▶ **TASK INSTRUCTIONS**: Every entry is to be returned exactly as it stands; the pictures are to be dropped.

▶ **DATASET EXTRACT**:
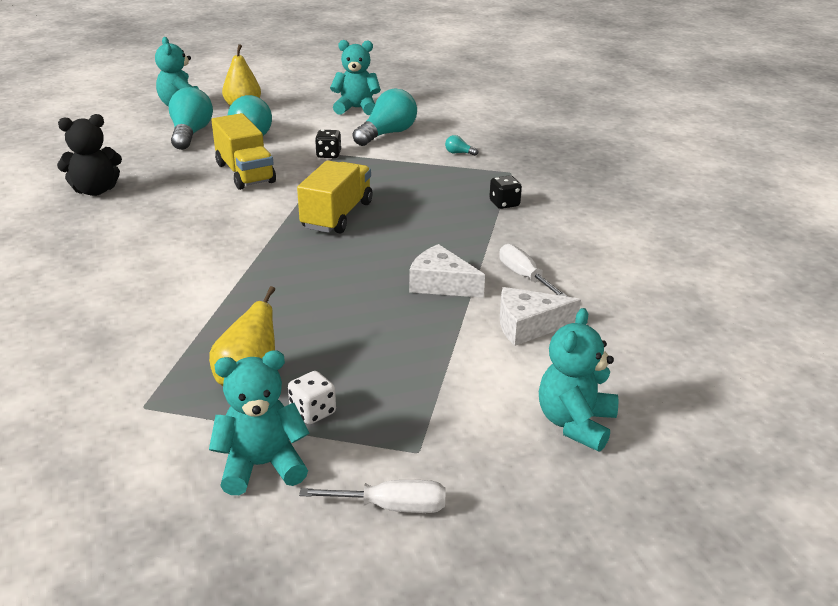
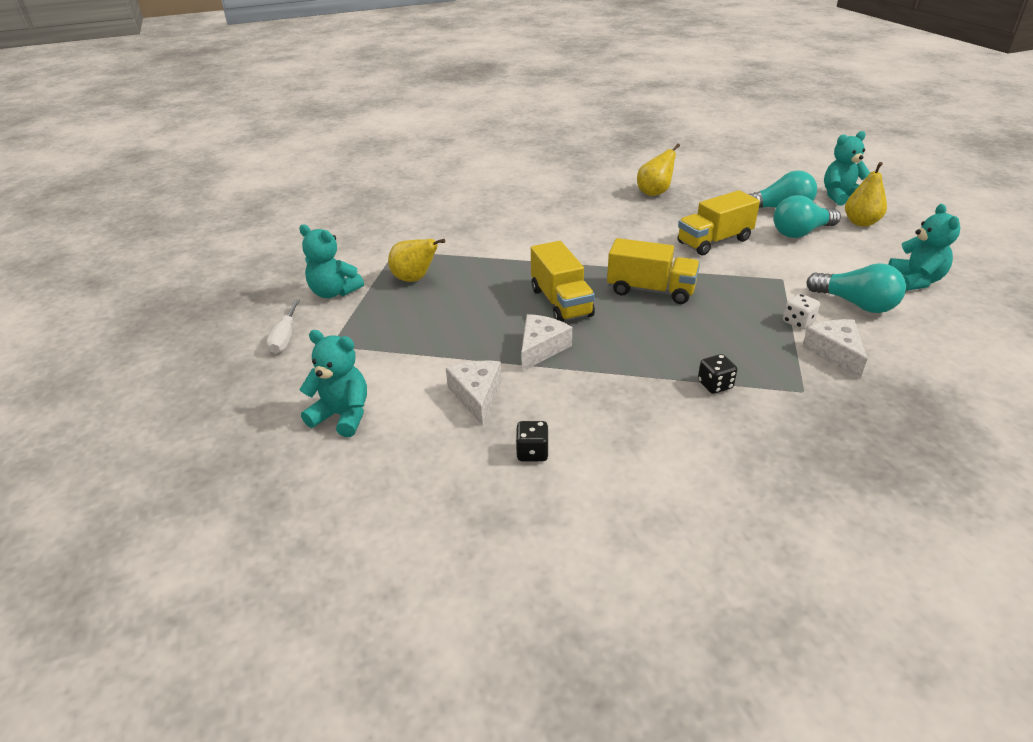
camera: 90 degrees right, 5 degrees up
black teddy bear [57,114,122,196] -> yellow pear [637,144,680,196]
turquoise teddy bear [209,350,309,495] -> turquoise teddy bear turned 135 degrees clockwise [299,225,364,298]
white dice [288,371,336,424] -> white dice moved to [783,294,820,329]
black dice [315,130,341,158] -> black dice moved to [515,421,549,461]
turquoise light bulb [445,135,478,156] -> white cheese [802,319,867,379]
white screwdriver [499,244,567,296] -> none
none -> yellow truck [531,241,595,322]

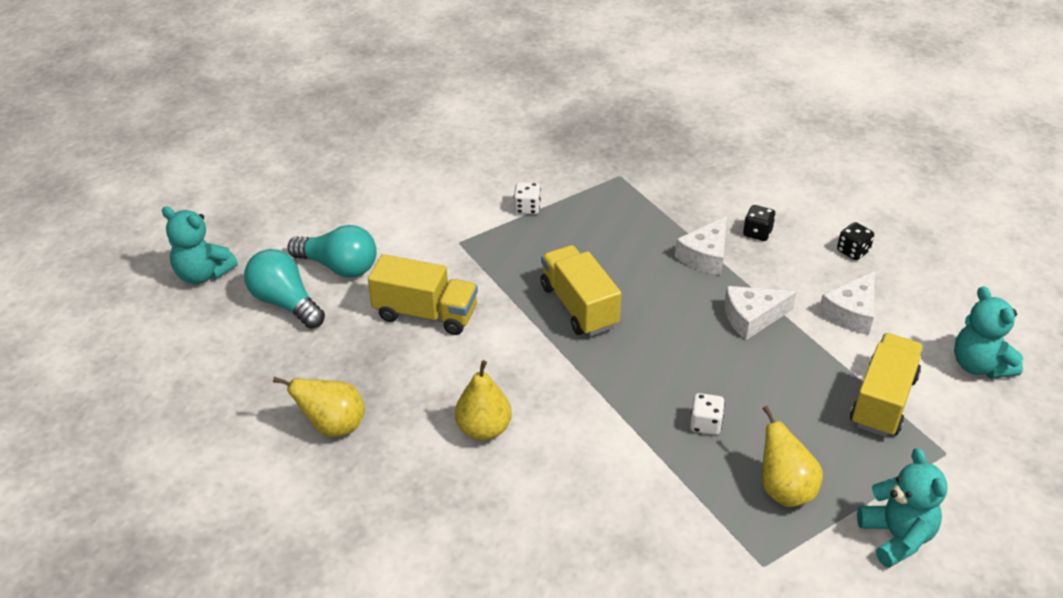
camera: 135 degrees left, 5 degrees up
white screwdriver [266,300,300,353] -> none
yellow truck [531,241,595,322] -> yellow truck moved to [850,333,924,437]
black dice [698,354,737,394] -> black dice moved to [743,205,776,241]
white cheese [802,319,867,379] -> white cheese moved to [675,216,727,275]
turquoise light bulb [806,263,906,313] -> none
yellow pear [845,162,887,227] -> yellow pear moved to [455,360,512,440]
turquoise teddy bear [888,204,960,291] -> none
none -> white dice [690,393,725,435]

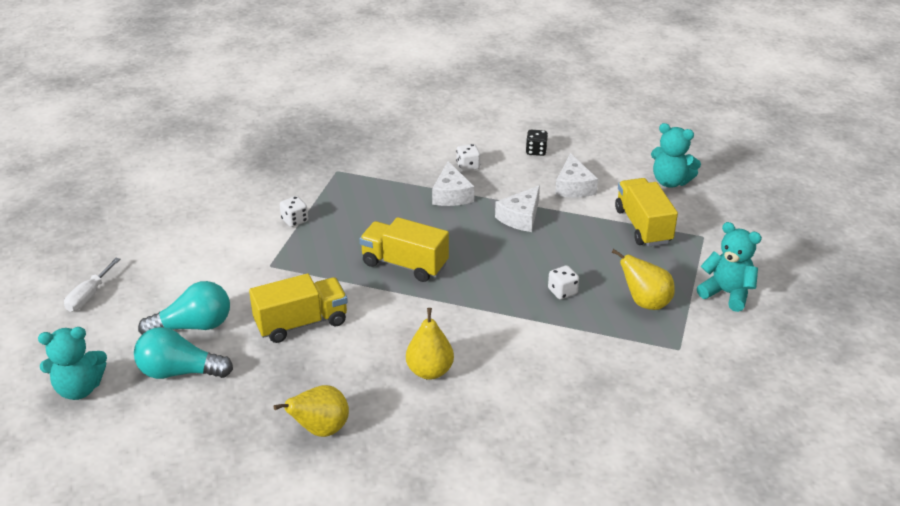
camera: 40 degrees left, 5 degrees down
black dice [743,205,776,241] -> white dice [456,144,480,171]
none -> white screwdriver [64,258,120,312]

▶ **SOLUTION TO THE PROBLEM**:
camera: 90 degrees right, 5 degrees up
black teddy bear [57,114,122,196] -> yellow pear [637,144,680,196]
turquoise teddy bear [209,350,309,495] -> turquoise teddy bear turned 135 degrees clockwise [299,225,364,298]
white dice [288,371,336,424] -> white dice moved to [783,294,820,329]
black dice [315,130,341,158] -> black dice moved to [515,421,549,461]
turquoise light bulb [445,135,478,156] -> white cheese [802,319,867,379]
white screwdriver [499,244,567,296] -> none
none -> yellow truck [531,241,595,322]

camera: 135 degrees left, 5 degrees up
white screwdriver [266,300,300,353] -> none
yellow truck [531,241,595,322] -> yellow truck moved to [850,333,924,437]
black dice [698,354,737,394] -> black dice moved to [743,205,776,241]
white cheese [802,319,867,379] -> white cheese moved to [675,216,727,275]
turquoise light bulb [806,263,906,313] -> none
yellow pear [845,162,887,227] -> yellow pear moved to [455,360,512,440]
turquoise teddy bear [888,204,960,291] -> none
none -> white dice [690,393,725,435]

camera: 40 degrees left, 5 degrees down
black dice [743,205,776,241] -> white dice [456,144,480,171]
none -> white screwdriver [64,258,120,312]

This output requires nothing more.